» **Required action**
Every line from the line containing "(349, 201) = (438, 146): none -> pink boat" to the end of the data must appear in the answer exactly as it appears there, and nothing else.

» **Dataset records**
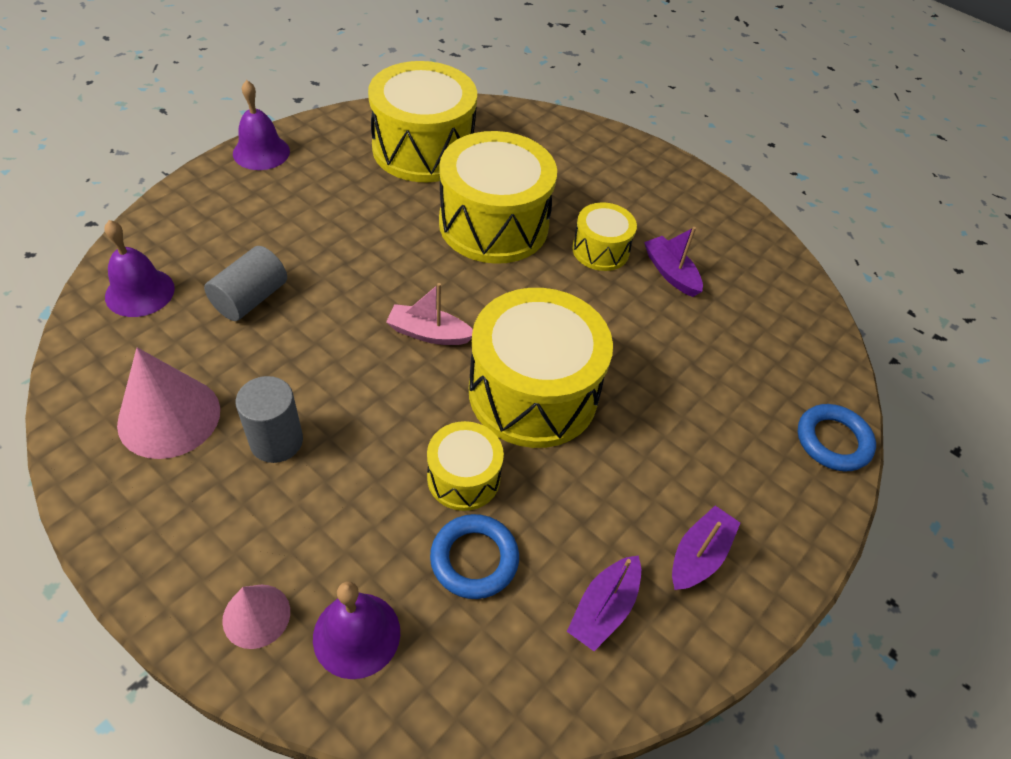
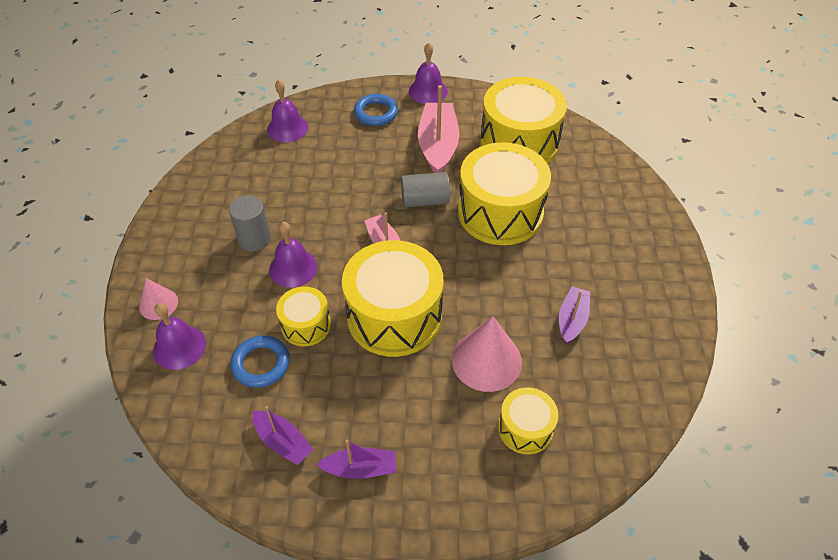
camera: 55 degrees right, 0 degrees up
(169, 416) = (230, 194): pink cone -> pink cone (486, 360)
(250, 298) = (327, 164): grey cylinder -> grey cylinder (425, 200)
(349, 201) = (438, 146): none -> pink boat
(367, 434) = (293, 268): none -> purple bell
(600, 250) = (545, 273): yellow drum -> yellow drum (525, 428)
(604, 608) = (283, 442): purple boat -> purple boat turned 135 degrees counterclockwise
(833, 441) = (529, 497): blue ring -> blue ring (376, 113)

» **Answer to this problem**
(349, 201) = (438, 146): none -> pink boat
(367, 434) = (293, 268): none -> purple bell
(600, 250) = (545, 273): yellow drum -> yellow drum (525, 428)
(604, 608) = (283, 442): purple boat -> purple boat turned 135 degrees counterclockwise
(833, 441) = (529, 497): blue ring -> blue ring (376, 113)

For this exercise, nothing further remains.